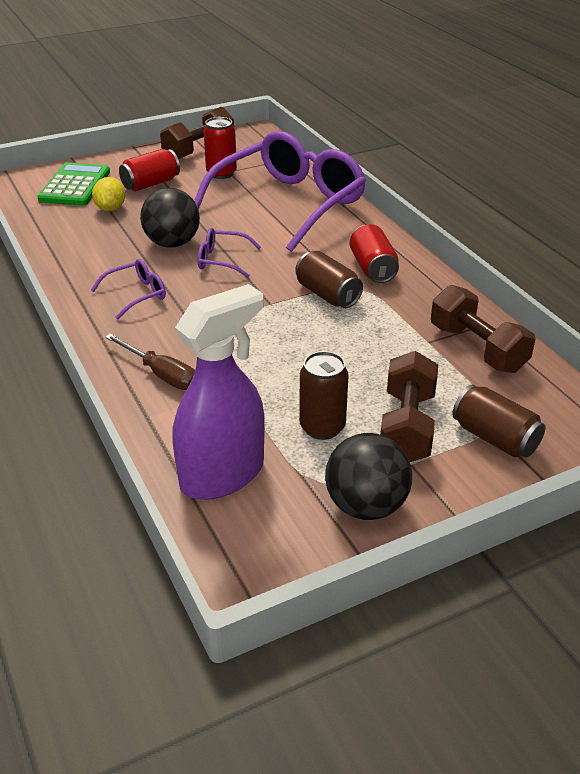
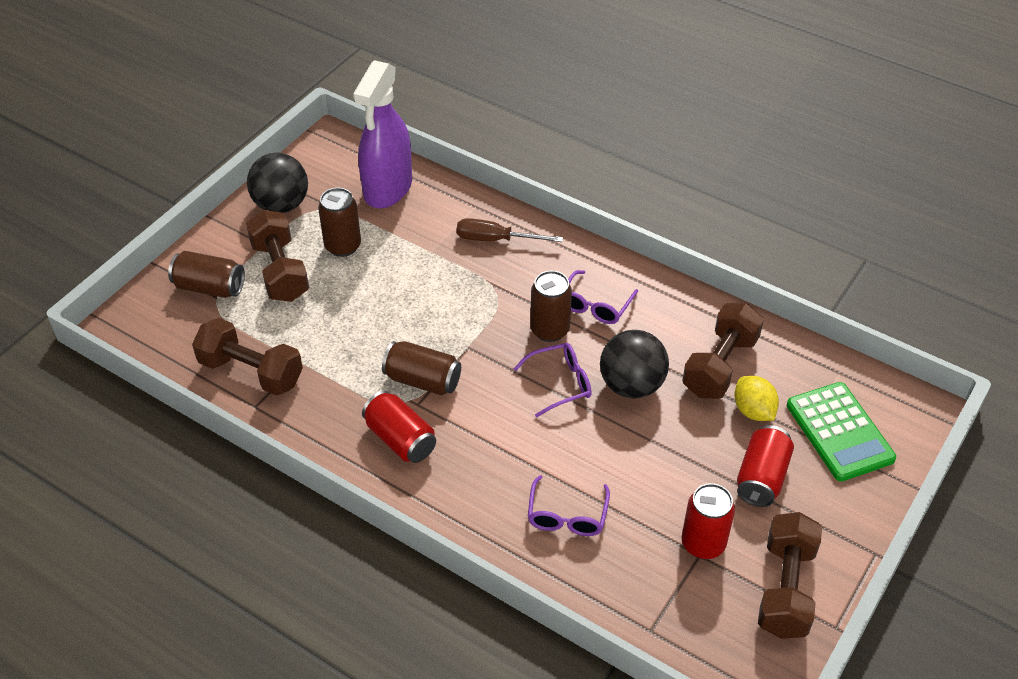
camera: 150 degrees right, 10 degrees up
(97, 233) = (720, 365): none -> brown dumbbell
(192, 292) = (550, 330): none -> brown can
(289, 204) = (567, 516): purple glasses -> purple glasses, size x0.41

Task requirements
Nothing but the pictures should be left out when the material above is copied.

Answer to this problem
camera: 150 degrees right, 10 degrees up
(97, 233) = (720, 365): none -> brown dumbbell
(192, 292) = (550, 330): none -> brown can
(289, 204) = (567, 516): purple glasses -> purple glasses, size x0.41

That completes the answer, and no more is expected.